▸ **THE INPUT**:
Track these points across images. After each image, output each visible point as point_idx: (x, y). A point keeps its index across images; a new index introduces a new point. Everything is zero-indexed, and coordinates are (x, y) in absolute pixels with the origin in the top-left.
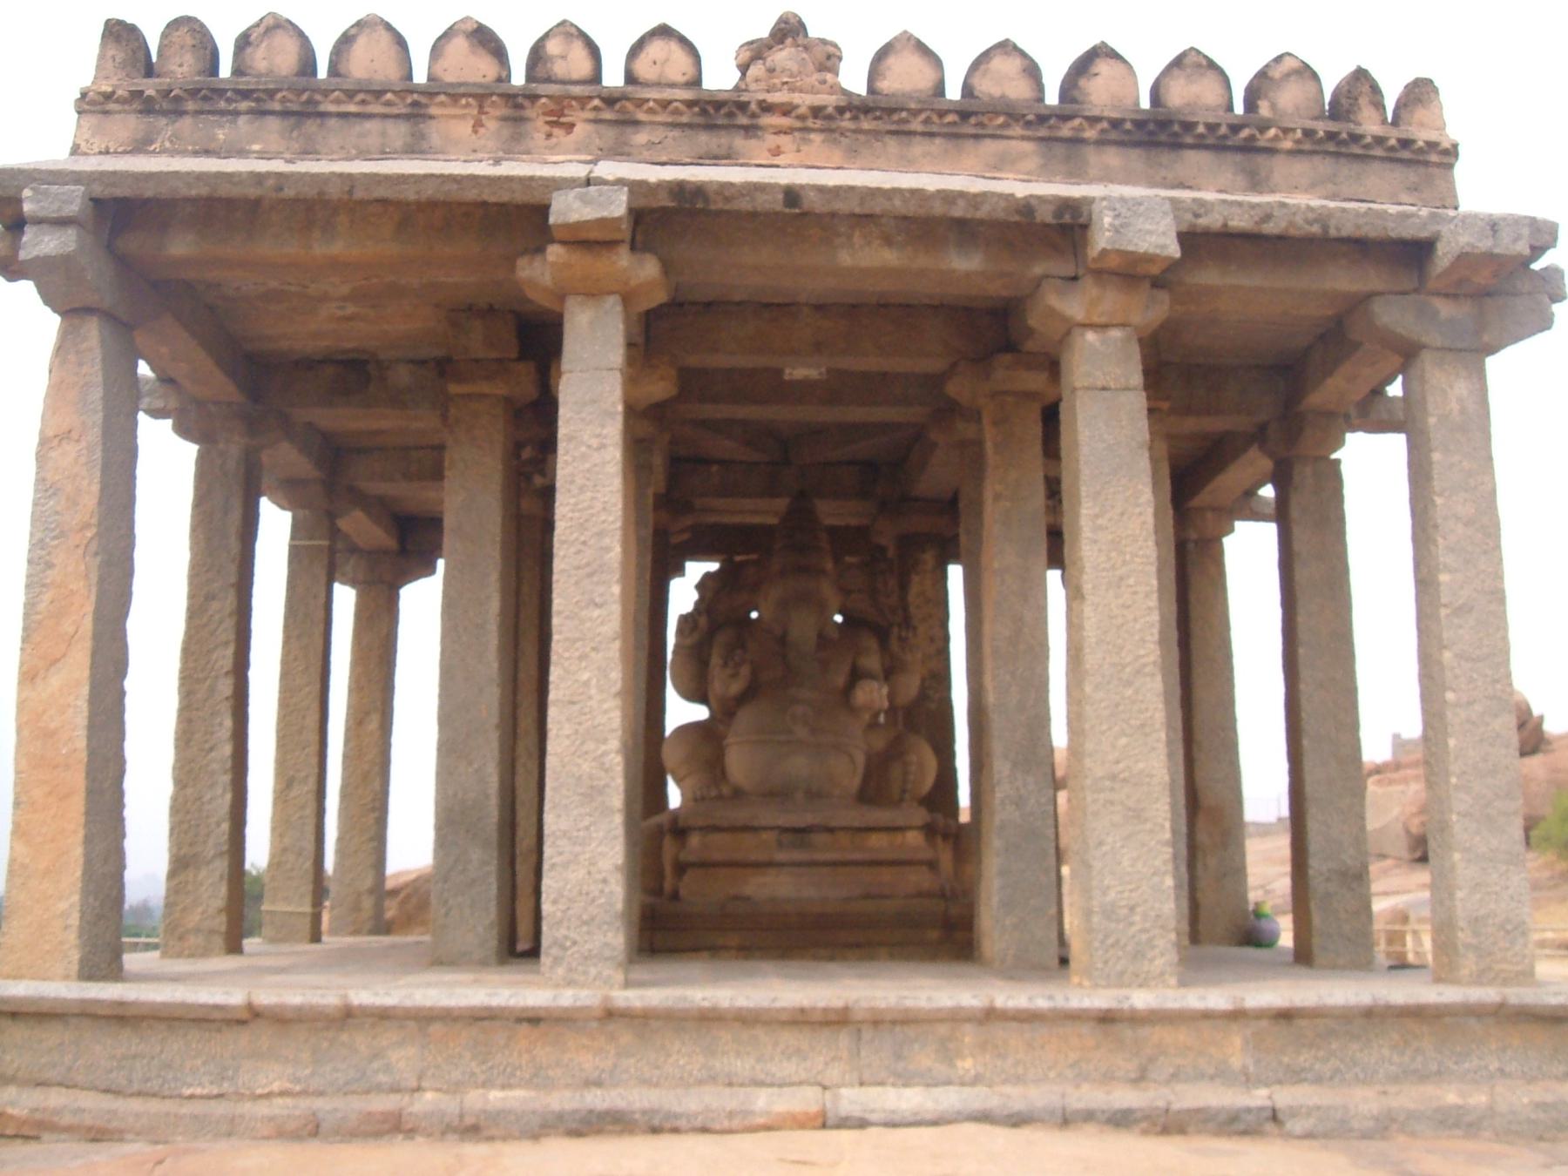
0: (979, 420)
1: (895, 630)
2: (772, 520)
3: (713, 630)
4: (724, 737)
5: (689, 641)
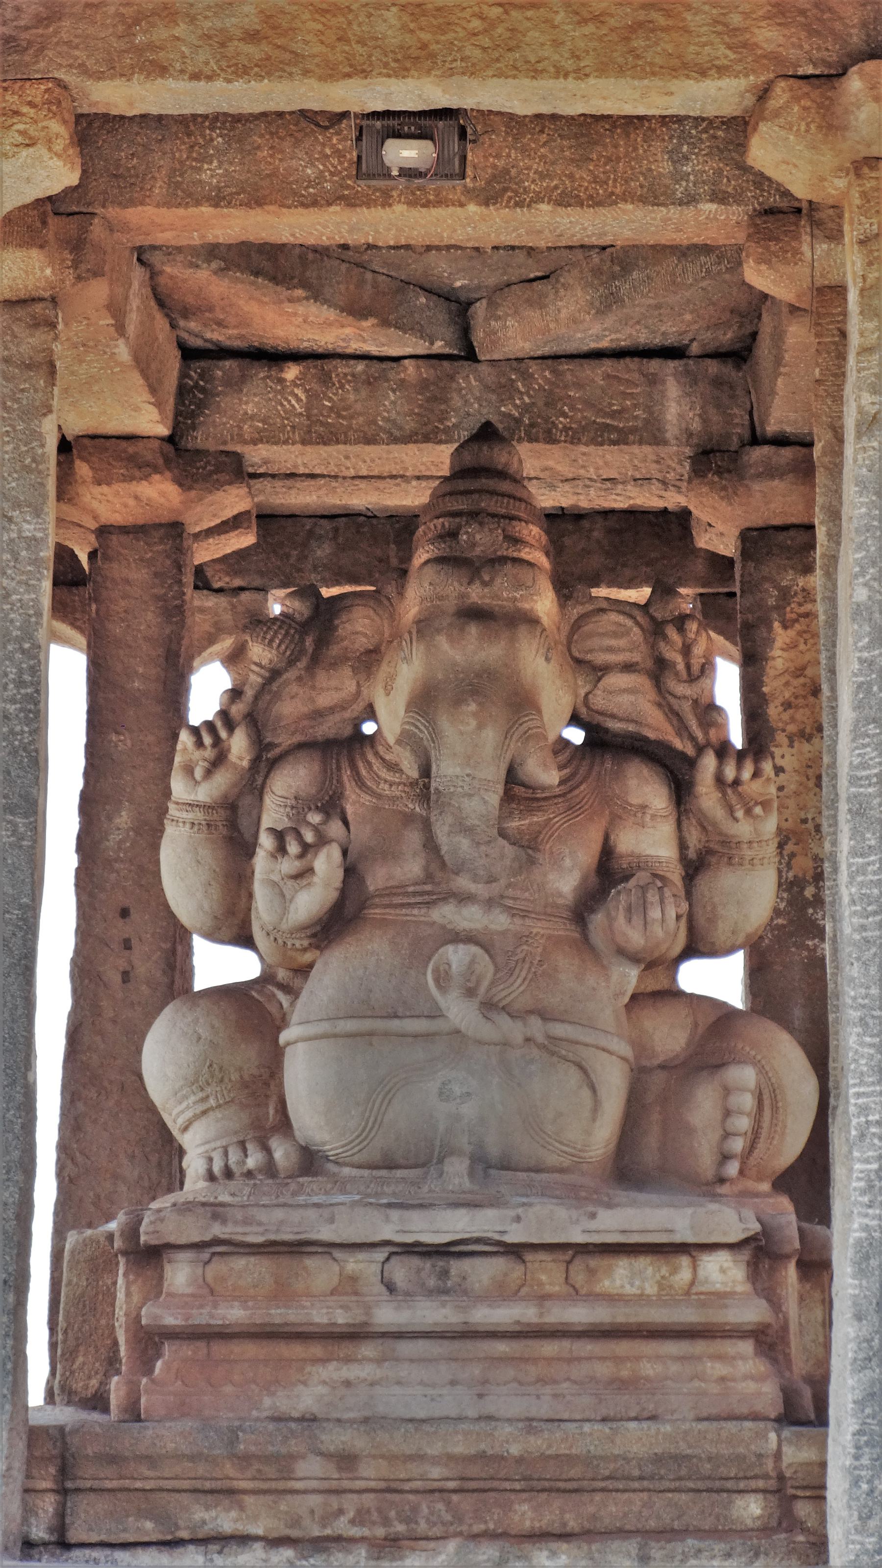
0: (835, 236)
1: (709, 762)
2: (413, 497)
3: (265, 761)
4: (283, 1023)
5: (204, 793)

▸ **INSTRUCTION**:
Update the records by replacing "absolute pixels" with "image pixels" and leaving all other text unchanged. Give all the records again, with the pictures omitted.

▸ **TASK ANSWER**:
Track these points across images. After each image, output each visible point as point_idx: (x, y). A point keeps its index across images; a new index introduces a new point. Everything is zero-indexed, and coordinates are (x, y) in image pixels with the origin in the top-left.
0: (979, 420)
1: (895, 630)
2: (772, 520)
3: (713, 630)
4: (724, 737)
5: (689, 641)
0: (835, 236)
1: (709, 762)
2: (413, 497)
3: (265, 761)
4: (283, 1023)
5: (204, 793)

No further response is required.